» **TASK TO CARRY OUT**
The lines from the start of the data through the line with "none -> black brick B2:B7 level 1" are to be returned verbatim; all later lines are to be omitted.

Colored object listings
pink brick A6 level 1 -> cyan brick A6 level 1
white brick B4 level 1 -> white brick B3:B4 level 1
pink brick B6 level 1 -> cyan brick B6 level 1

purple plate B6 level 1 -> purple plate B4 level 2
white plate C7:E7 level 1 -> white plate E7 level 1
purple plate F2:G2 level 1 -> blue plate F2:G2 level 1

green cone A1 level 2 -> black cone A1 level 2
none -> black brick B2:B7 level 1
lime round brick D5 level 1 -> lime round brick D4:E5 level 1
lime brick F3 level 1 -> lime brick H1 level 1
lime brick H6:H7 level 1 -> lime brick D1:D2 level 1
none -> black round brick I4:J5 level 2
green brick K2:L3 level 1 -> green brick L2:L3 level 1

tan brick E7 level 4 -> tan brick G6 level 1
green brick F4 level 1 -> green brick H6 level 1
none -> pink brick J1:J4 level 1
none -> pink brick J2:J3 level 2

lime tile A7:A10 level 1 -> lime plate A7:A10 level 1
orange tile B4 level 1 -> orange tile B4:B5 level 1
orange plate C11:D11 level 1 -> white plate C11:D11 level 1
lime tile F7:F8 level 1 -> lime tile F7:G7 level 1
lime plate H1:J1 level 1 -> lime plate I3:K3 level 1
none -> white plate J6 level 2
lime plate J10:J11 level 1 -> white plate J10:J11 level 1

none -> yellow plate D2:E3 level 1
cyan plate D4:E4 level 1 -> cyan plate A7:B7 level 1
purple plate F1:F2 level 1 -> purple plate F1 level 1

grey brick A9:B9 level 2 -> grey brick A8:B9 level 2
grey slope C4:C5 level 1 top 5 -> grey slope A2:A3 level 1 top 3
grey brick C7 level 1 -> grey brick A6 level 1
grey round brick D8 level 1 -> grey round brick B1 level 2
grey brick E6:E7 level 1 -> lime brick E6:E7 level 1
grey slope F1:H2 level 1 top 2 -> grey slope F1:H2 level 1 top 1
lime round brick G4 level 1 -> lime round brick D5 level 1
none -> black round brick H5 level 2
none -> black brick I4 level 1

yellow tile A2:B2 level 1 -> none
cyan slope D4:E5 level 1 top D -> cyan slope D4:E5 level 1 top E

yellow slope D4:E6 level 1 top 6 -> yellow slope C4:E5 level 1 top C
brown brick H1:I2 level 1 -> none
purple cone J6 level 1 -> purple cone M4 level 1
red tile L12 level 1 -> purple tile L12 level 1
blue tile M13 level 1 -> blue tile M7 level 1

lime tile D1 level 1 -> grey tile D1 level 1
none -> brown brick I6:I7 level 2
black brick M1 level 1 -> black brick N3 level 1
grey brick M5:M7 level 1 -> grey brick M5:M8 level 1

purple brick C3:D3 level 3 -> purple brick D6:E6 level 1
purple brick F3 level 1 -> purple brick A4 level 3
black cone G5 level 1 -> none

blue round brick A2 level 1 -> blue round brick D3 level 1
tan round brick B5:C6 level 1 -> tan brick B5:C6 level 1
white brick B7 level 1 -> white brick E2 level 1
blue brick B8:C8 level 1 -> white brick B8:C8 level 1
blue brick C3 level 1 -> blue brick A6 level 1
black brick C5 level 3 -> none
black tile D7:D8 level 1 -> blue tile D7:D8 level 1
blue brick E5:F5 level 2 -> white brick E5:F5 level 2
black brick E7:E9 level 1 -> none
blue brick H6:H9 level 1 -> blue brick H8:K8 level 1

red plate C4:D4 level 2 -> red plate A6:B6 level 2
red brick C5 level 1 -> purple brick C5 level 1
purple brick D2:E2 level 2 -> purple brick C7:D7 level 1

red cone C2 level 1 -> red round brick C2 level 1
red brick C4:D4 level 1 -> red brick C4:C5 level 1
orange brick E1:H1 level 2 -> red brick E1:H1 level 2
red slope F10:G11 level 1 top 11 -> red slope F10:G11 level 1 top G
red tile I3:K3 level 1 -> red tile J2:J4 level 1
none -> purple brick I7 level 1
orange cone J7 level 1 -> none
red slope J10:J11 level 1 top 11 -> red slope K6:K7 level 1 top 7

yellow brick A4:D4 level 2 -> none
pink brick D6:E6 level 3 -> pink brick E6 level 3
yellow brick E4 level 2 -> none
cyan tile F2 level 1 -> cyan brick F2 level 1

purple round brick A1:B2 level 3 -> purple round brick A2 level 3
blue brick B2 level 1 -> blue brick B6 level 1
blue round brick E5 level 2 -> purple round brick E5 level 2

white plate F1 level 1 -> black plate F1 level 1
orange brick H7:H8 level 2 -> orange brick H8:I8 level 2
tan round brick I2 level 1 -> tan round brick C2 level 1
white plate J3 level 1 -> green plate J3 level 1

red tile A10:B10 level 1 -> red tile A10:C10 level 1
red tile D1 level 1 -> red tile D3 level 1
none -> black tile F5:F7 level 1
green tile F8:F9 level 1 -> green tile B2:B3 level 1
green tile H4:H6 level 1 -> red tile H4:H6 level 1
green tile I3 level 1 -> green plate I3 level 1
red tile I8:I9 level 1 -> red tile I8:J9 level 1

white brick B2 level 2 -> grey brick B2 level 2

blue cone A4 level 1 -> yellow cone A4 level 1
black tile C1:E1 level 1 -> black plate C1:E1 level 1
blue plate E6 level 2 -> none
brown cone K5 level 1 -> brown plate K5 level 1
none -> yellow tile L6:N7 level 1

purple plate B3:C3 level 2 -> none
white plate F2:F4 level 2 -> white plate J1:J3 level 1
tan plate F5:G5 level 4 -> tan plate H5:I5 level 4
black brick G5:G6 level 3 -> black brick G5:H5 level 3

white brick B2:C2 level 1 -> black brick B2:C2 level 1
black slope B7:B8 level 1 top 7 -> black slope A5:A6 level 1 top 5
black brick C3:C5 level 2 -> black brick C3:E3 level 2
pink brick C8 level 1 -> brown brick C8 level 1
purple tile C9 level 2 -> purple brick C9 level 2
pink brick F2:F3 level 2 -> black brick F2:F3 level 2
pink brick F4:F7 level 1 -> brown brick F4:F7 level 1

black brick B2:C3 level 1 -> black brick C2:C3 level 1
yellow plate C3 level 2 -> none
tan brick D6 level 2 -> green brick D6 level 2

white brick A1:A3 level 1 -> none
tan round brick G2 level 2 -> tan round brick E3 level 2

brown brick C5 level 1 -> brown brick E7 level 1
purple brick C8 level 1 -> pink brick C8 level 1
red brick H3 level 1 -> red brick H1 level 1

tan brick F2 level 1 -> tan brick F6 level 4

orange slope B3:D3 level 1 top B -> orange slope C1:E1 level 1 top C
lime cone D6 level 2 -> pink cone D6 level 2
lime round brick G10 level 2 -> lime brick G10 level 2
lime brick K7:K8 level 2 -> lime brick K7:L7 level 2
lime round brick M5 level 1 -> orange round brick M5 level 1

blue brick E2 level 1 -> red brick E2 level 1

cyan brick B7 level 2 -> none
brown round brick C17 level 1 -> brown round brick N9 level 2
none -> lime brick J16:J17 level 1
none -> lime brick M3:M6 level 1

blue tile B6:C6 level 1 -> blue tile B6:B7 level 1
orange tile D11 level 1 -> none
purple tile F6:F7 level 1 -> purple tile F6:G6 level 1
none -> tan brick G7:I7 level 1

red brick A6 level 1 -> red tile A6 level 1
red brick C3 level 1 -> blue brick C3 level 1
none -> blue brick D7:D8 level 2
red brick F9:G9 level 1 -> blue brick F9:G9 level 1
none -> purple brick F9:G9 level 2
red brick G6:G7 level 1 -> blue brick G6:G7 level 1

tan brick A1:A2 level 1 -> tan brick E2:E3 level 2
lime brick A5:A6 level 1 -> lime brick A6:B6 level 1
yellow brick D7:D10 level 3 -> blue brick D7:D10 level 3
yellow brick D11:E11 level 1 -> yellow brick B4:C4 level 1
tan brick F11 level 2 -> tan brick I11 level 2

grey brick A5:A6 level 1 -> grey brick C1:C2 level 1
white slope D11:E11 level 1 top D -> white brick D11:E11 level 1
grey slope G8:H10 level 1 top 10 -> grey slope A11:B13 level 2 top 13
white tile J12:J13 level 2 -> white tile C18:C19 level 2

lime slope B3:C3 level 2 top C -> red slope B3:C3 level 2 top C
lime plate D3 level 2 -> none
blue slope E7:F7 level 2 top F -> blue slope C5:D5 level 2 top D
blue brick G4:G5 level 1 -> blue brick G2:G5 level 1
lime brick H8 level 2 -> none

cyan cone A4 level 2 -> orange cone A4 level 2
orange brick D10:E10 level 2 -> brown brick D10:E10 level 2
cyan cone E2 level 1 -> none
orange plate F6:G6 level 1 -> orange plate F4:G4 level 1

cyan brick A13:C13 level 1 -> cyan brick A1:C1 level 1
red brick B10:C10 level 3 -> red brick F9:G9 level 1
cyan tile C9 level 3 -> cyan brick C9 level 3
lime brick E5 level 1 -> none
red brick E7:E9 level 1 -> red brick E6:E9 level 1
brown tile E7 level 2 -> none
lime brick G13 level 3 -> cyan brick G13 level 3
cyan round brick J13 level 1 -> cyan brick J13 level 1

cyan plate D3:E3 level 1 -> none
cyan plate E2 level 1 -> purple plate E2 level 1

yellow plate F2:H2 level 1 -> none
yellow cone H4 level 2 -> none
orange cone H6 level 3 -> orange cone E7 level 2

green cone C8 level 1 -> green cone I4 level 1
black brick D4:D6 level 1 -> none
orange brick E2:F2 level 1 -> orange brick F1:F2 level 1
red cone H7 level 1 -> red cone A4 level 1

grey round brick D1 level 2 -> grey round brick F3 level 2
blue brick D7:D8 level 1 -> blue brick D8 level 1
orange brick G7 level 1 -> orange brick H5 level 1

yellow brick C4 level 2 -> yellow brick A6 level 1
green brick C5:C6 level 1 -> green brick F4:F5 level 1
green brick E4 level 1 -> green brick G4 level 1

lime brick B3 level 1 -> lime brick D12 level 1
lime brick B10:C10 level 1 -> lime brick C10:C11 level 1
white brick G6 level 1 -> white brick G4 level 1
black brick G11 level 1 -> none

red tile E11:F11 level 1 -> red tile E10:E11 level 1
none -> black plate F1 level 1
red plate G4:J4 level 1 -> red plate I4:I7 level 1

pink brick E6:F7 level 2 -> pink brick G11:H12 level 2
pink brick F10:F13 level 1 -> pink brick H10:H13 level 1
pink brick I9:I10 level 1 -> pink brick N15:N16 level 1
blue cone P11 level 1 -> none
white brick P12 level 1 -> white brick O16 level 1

» **WRITTEN RESPONSE**
pink brick A6 level 1 -> cyan brick A6 level 1
white brick B4 level 1 -> white brick B3:B4 level 1
pink brick B6 level 1 -> cyan brick B6 level 1

purple plate B6 level 1 -> purple plate B4 level 2
white plate C7:E7 level 1 -> white plate E7 level 1
purple plate F2:G2 level 1 -> blue plate F2:G2 level 1

green cone A1 level 2 -> black cone A1 level 2
none -> black brick B2:B7 level 1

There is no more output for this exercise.